**About this task:** Report each line of the records below that holds the word "jaune".

**Data entries:**
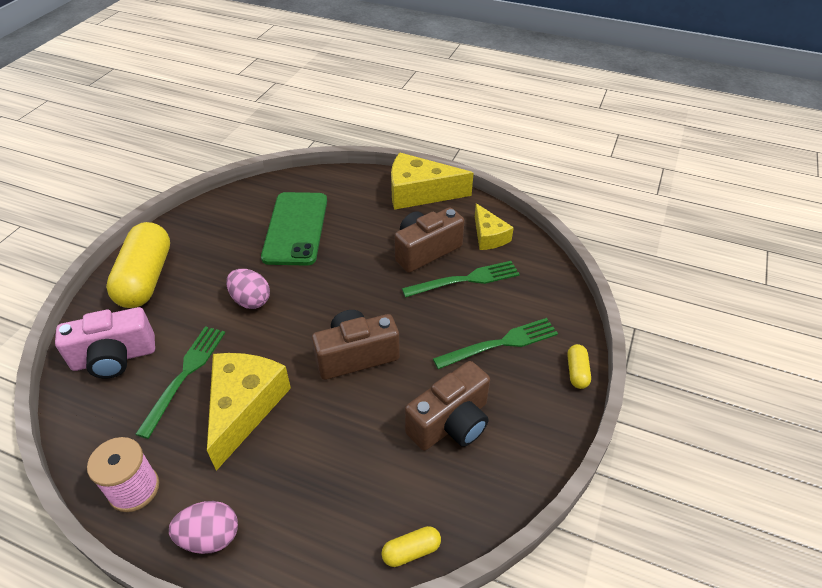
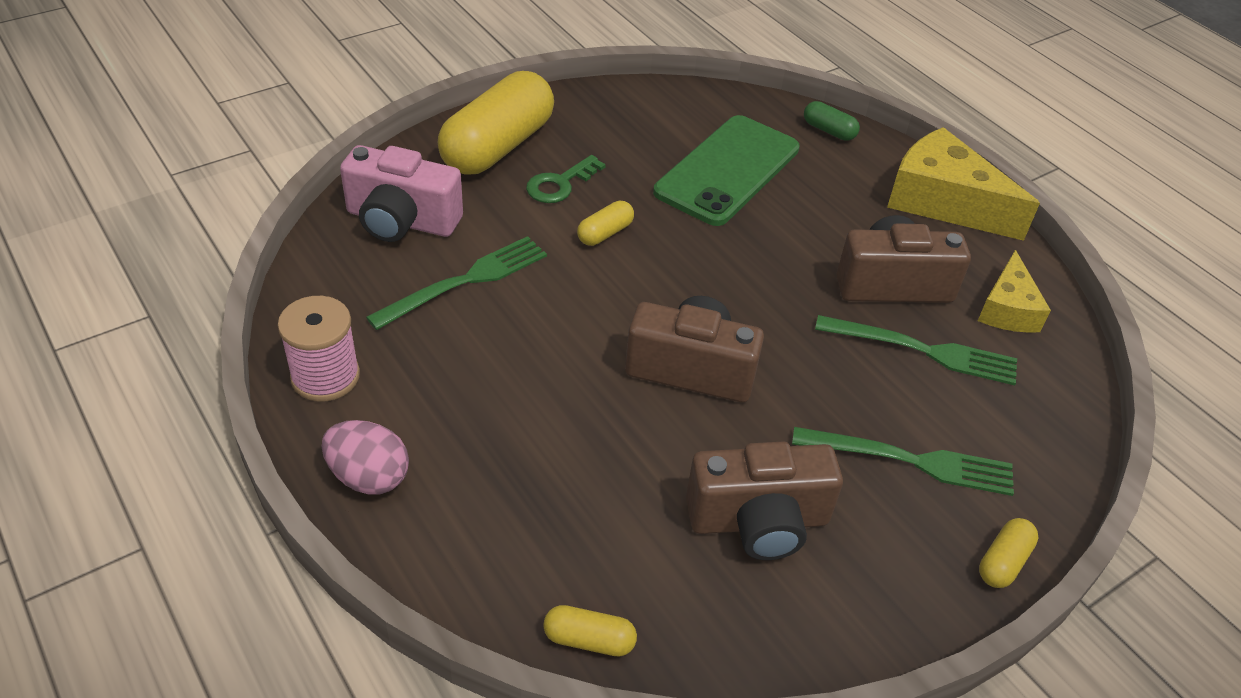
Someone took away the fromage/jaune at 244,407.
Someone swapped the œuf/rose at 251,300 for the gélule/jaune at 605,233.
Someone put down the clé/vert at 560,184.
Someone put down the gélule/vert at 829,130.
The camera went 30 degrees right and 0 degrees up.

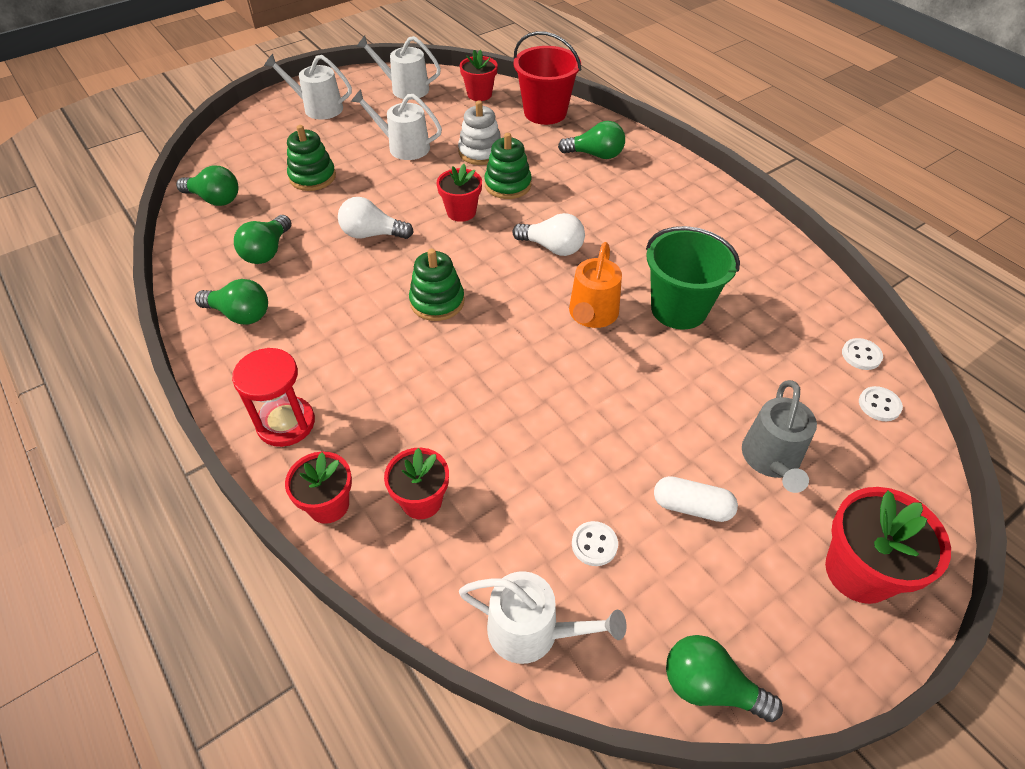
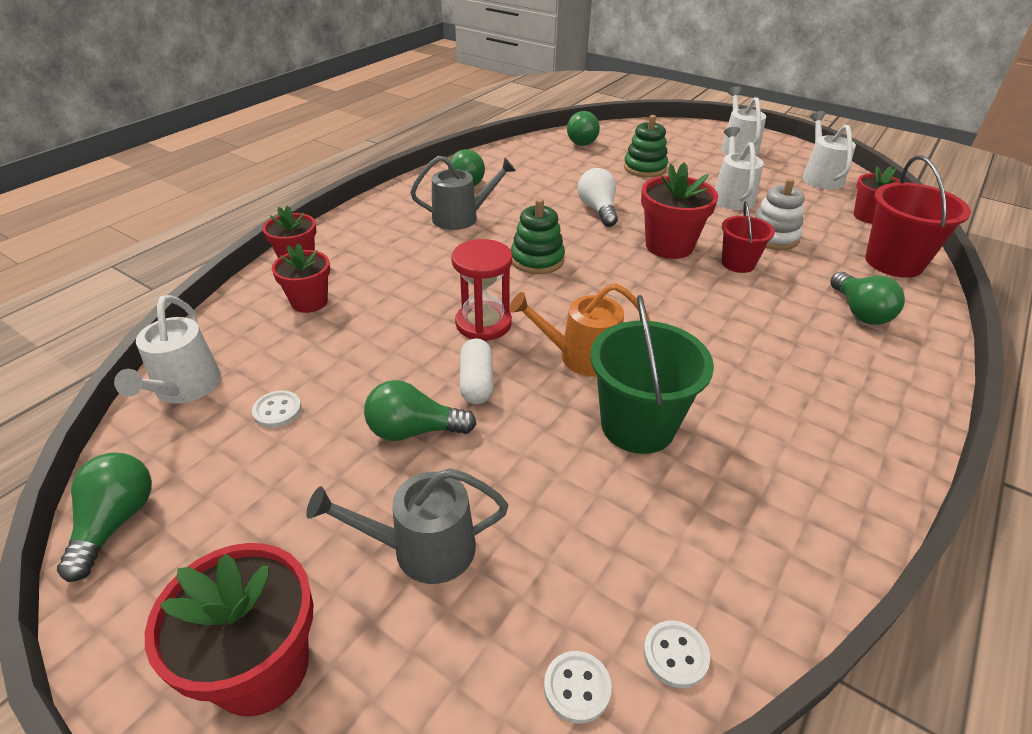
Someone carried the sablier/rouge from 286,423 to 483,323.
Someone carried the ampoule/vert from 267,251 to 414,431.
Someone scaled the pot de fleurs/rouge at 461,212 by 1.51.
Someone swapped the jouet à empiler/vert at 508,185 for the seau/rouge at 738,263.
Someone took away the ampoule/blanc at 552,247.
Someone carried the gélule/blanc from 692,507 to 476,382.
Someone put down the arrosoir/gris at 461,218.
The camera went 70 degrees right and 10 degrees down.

**Written solution:**
Someone took away the fromage/jaune at 244,407.
Someone swapped the œuf/rose at 251,300 for the gélule/jaune at 605,233.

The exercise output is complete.